Directions: Look through the entries below and return all lines including the word "blue".

[Records drawn from a dataset]
□ □ □
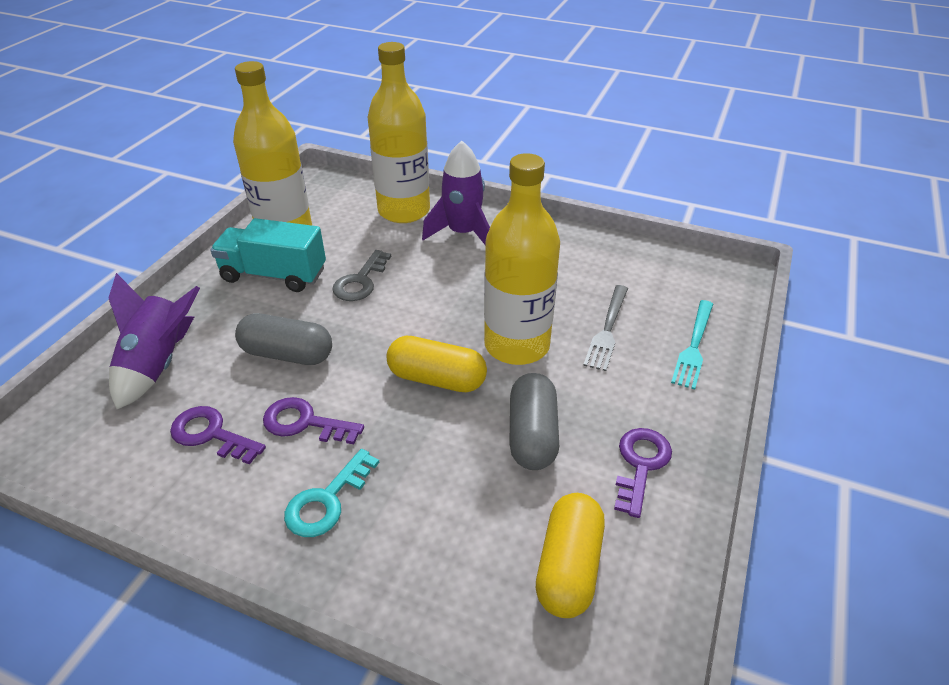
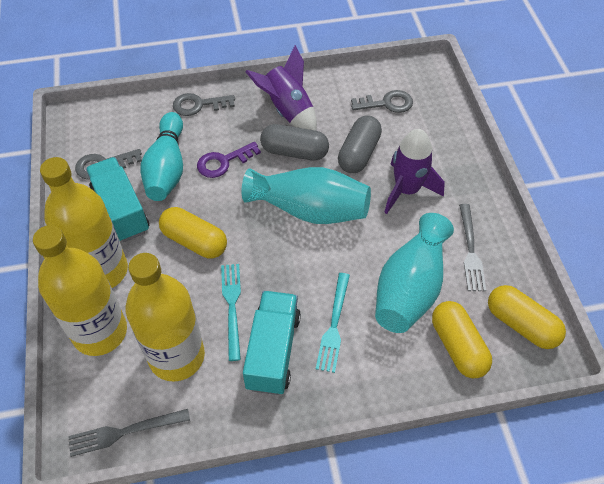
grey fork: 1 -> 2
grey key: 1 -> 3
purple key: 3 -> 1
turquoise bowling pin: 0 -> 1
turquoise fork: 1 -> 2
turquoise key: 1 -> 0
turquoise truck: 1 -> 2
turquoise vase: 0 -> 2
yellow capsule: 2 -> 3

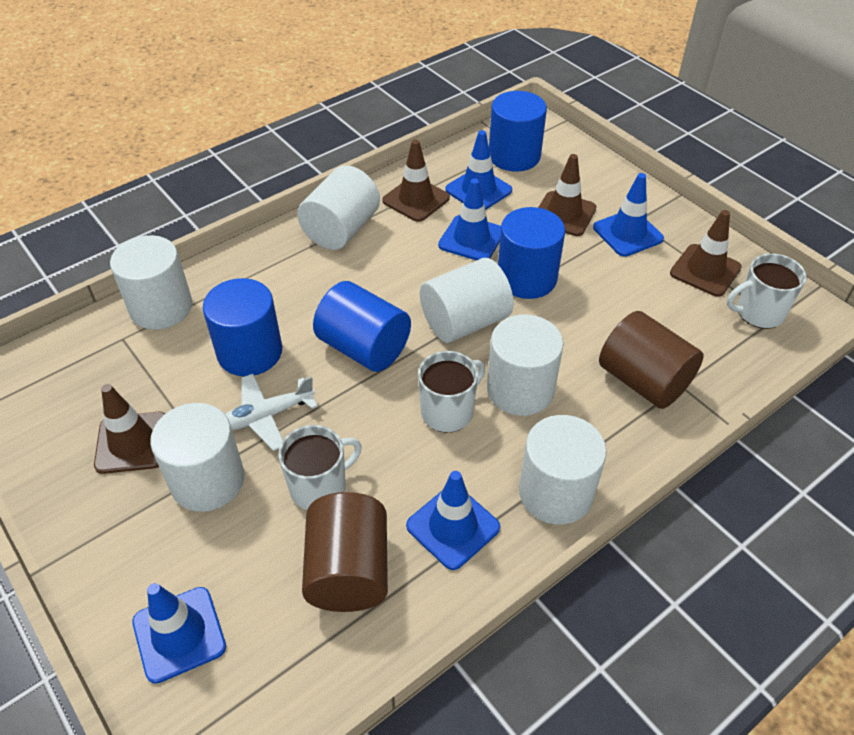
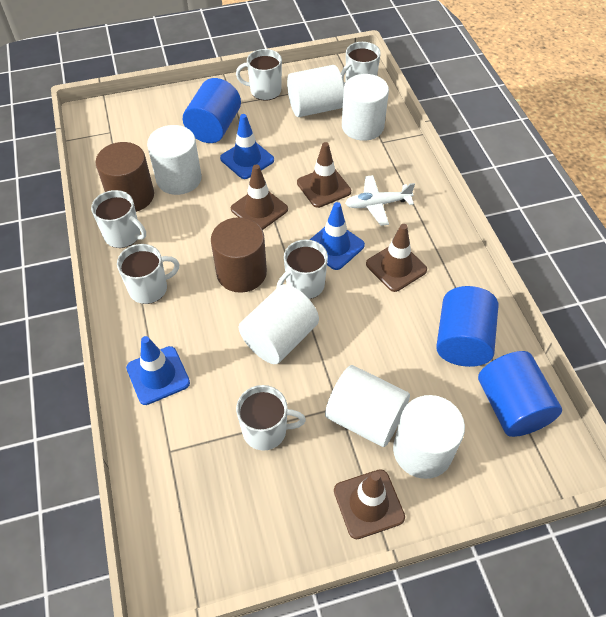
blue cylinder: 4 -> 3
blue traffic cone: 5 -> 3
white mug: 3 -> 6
□ □ □
Exercise solution:
blue cylinder: 4 -> 3
blue traffic cone: 5 -> 3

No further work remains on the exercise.